● **Task details**
Transcribe exactly the portion of the listing below that runs from the line containing "R1: 1.8k (ADJ, VS) -> 1.8k (+15V, VS)" through its last line.

(Beginning of Records supplied)

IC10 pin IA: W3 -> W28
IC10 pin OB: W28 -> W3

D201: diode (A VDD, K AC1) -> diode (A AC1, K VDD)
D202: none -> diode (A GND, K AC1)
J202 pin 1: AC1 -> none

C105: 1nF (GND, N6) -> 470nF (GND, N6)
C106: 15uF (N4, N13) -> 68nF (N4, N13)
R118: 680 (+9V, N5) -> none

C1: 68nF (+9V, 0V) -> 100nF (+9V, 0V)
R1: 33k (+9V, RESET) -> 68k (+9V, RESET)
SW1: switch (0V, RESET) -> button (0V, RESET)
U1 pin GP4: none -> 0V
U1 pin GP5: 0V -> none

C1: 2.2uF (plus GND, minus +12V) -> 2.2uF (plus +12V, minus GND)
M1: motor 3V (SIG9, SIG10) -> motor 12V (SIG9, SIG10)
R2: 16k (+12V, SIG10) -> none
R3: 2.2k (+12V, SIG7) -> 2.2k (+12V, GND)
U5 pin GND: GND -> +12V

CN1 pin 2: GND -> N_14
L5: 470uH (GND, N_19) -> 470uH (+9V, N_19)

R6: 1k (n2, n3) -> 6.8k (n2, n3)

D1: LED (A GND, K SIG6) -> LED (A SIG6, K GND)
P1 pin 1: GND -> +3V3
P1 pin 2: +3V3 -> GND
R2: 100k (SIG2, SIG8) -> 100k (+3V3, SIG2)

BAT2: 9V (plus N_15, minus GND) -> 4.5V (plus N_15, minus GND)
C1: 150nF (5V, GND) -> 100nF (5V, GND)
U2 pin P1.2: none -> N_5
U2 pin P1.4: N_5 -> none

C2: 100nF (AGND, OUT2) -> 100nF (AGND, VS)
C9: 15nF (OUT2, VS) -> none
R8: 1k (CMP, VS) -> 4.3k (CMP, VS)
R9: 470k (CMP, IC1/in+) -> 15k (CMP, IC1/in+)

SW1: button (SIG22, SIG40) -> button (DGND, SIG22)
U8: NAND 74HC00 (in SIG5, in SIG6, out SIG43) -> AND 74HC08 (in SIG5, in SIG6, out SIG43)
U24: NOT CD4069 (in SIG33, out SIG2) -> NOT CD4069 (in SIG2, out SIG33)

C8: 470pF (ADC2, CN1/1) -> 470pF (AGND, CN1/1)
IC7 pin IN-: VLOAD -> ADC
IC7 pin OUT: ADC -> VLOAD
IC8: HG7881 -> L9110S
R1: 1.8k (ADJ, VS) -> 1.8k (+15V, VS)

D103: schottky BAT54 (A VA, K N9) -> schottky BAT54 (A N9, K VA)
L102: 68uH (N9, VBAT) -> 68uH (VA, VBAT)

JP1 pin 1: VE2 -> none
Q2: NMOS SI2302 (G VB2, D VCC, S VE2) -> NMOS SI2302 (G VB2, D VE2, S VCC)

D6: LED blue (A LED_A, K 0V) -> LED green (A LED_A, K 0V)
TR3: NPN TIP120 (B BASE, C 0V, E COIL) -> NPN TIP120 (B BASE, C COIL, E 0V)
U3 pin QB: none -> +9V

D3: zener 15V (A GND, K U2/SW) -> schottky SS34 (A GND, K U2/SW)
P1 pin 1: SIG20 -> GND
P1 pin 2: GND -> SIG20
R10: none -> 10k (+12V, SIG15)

(End of Records supplied)

● **Your response**
R1: 1.8k (ADJ, VS) -> 1.8k (+15V, VS)

D103: schottky BAT54 (A VA, K N9) -> schottky BAT54 (A N9, K VA)
L102: 68uH (N9, VBAT) -> 68uH (VA, VBAT)

JP1 pin 1: VE2 -> none
Q2: NMOS SI2302 (G VB2, D VCC, S VE2) -> NMOS SI2302 (G VB2, D VE2, S VCC)

D6: LED blue (A LED_A, K 0V) -> LED green (A LED_A, K 0V)
TR3: NPN TIP120 (B BASE, C 0V, E COIL) -> NPN TIP120 (B BASE, C COIL, E 0V)
U3 pin QB: none -> +9V

D3: zener 15V (A GND, K U2/SW) -> schottky SS34 (A GND, K U2/SW)
P1 pin 1: SIG20 -> GND
P1 pin 2: GND -> SIG20
R10: none -> 10k (+12V, SIG15)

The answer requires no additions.